──────── DATA PROVIDED ────────
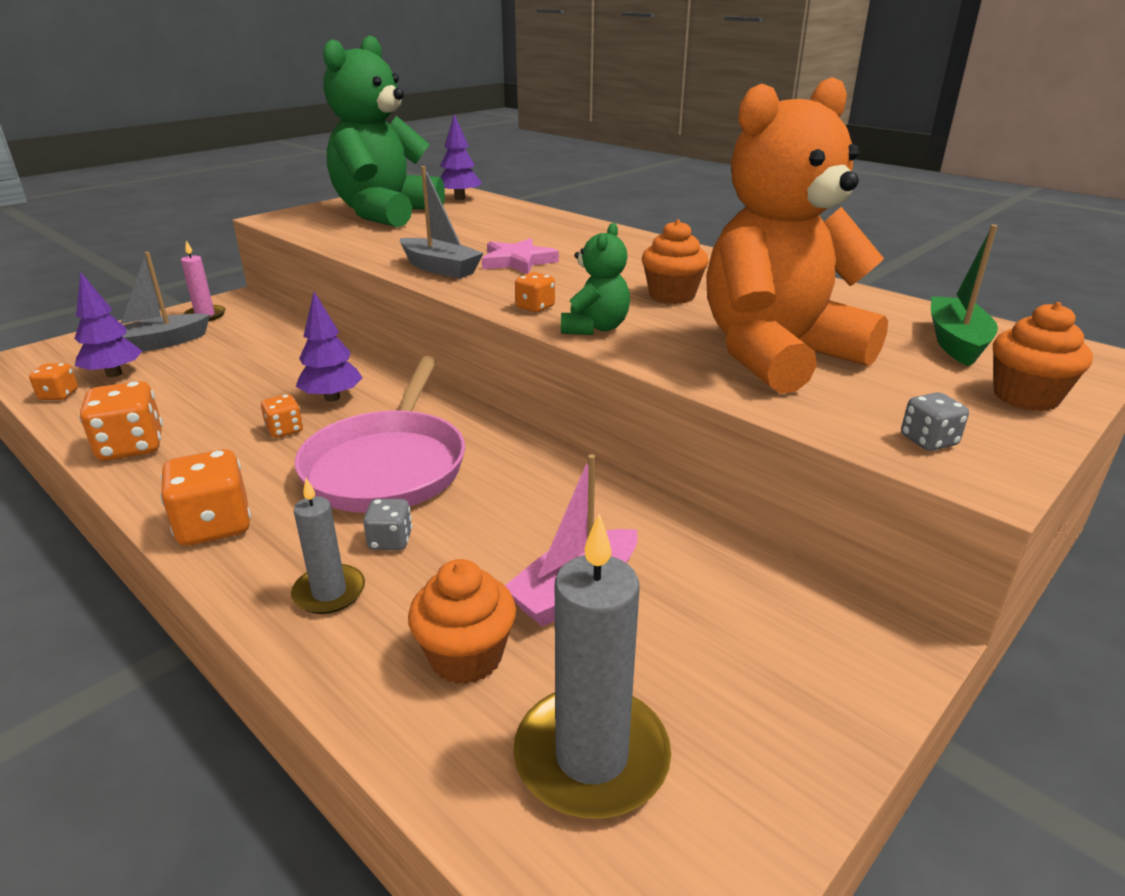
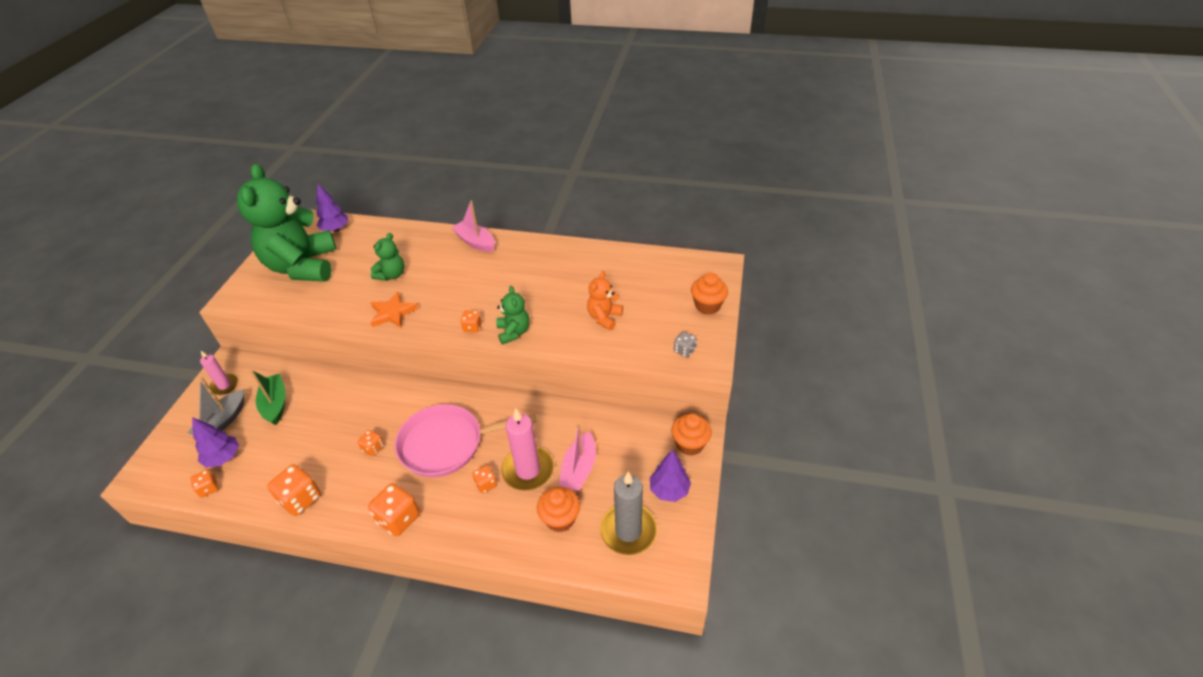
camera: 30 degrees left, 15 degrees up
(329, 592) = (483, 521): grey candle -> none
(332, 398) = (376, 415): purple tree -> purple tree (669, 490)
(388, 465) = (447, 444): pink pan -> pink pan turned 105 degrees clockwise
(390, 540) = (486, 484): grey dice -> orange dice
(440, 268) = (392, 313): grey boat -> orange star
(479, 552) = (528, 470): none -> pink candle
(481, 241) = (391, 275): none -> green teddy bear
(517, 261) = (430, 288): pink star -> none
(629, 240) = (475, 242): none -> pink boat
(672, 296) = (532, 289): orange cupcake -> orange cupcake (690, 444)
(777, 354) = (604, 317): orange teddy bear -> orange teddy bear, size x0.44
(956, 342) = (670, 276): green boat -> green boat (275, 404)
────────
▶ ASSIGNMENT: What should be set down is every line from the opening of the records through the line that contains "(777, 354) = (604, 317): orange", exactly, with pictures left out.

▶ OUTPUT OF THE TASK:
camera: 30 degrees left, 15 degrees up
(329, 592) = (483, 521): grey candle -> none
(332, 398) = (376, 415): purple tree -> purple tree (669, 490)
(388, 465) = (447, 444): pink pan -> pink pan turned 105 degrees clockwise
(390, 540) = (486, 484): grey dice -> orange dice
(440, 268) = (392, 313): grey boat -> orange star
(479, 552) = (528, 470): none -> pink candle
(481, 241) = (391, 275): none -> green teddy bear
(517, 261) = (430, 288): pink star -> none
(629, 240) = (475, 242): none -> pink boat
(672, 296) = (532, 289): orange cupcake -> orange cupcake (690, 444)
(777, 354) = (604, 317): orange teddy bear -> orange teddy bear, size x0.44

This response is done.